> **Work to be completed**: Count every line in the data that contains the word "banana", then report that number alone.
[Opening Provided material section]
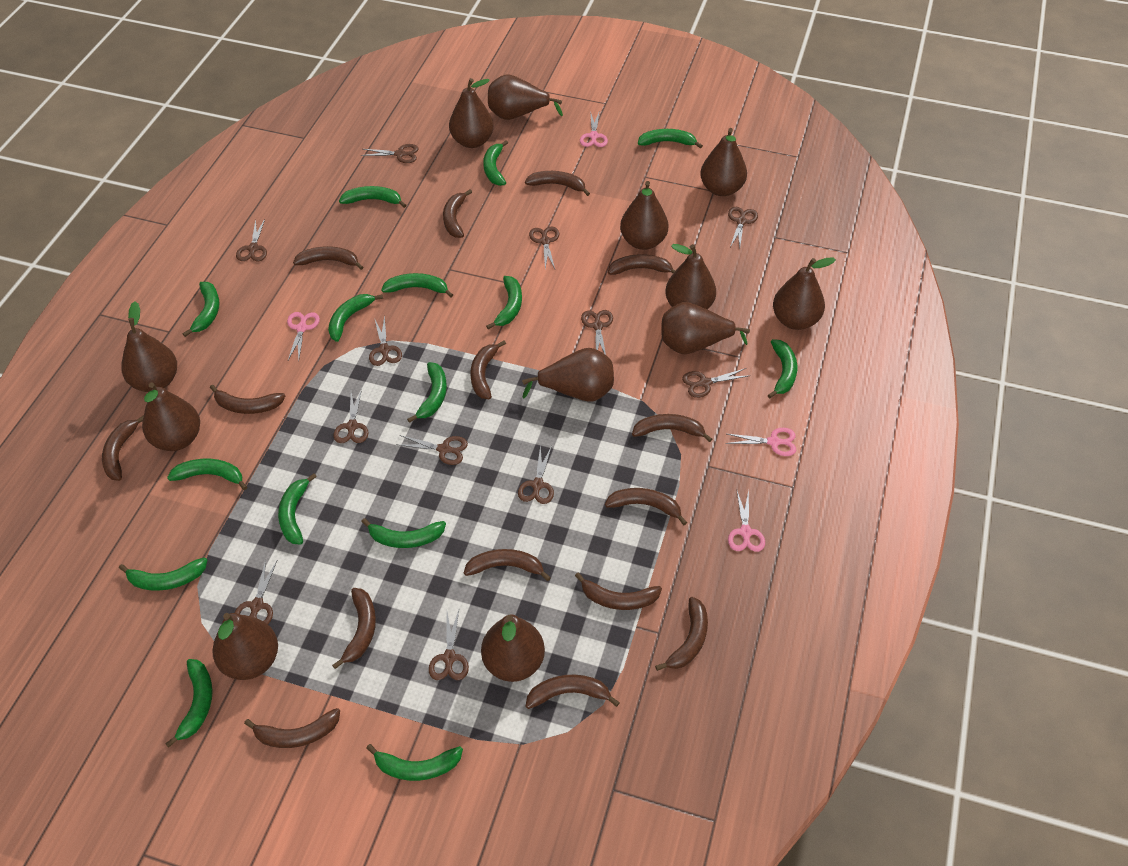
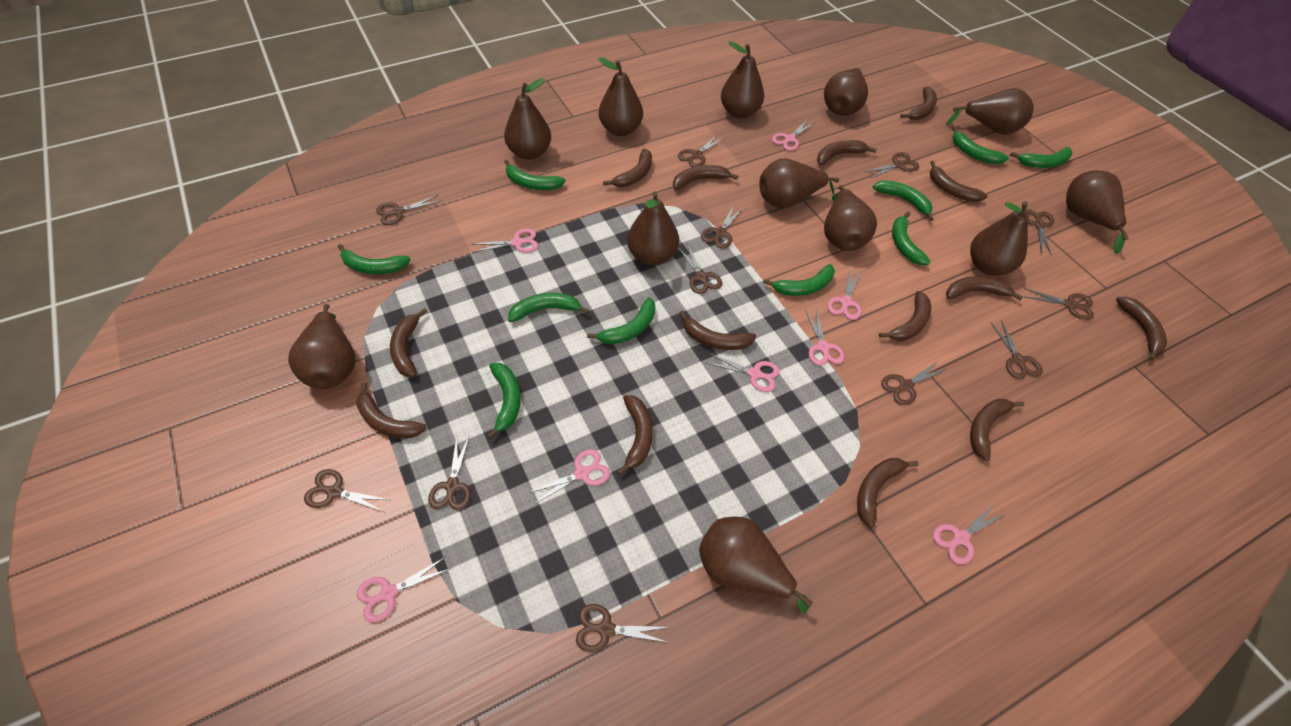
brown banana: 15 -> 14
green banana: 15 -> 10
pink scissors: 4 -> 8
[Closing Provided material section]
> **Problem solution**: 2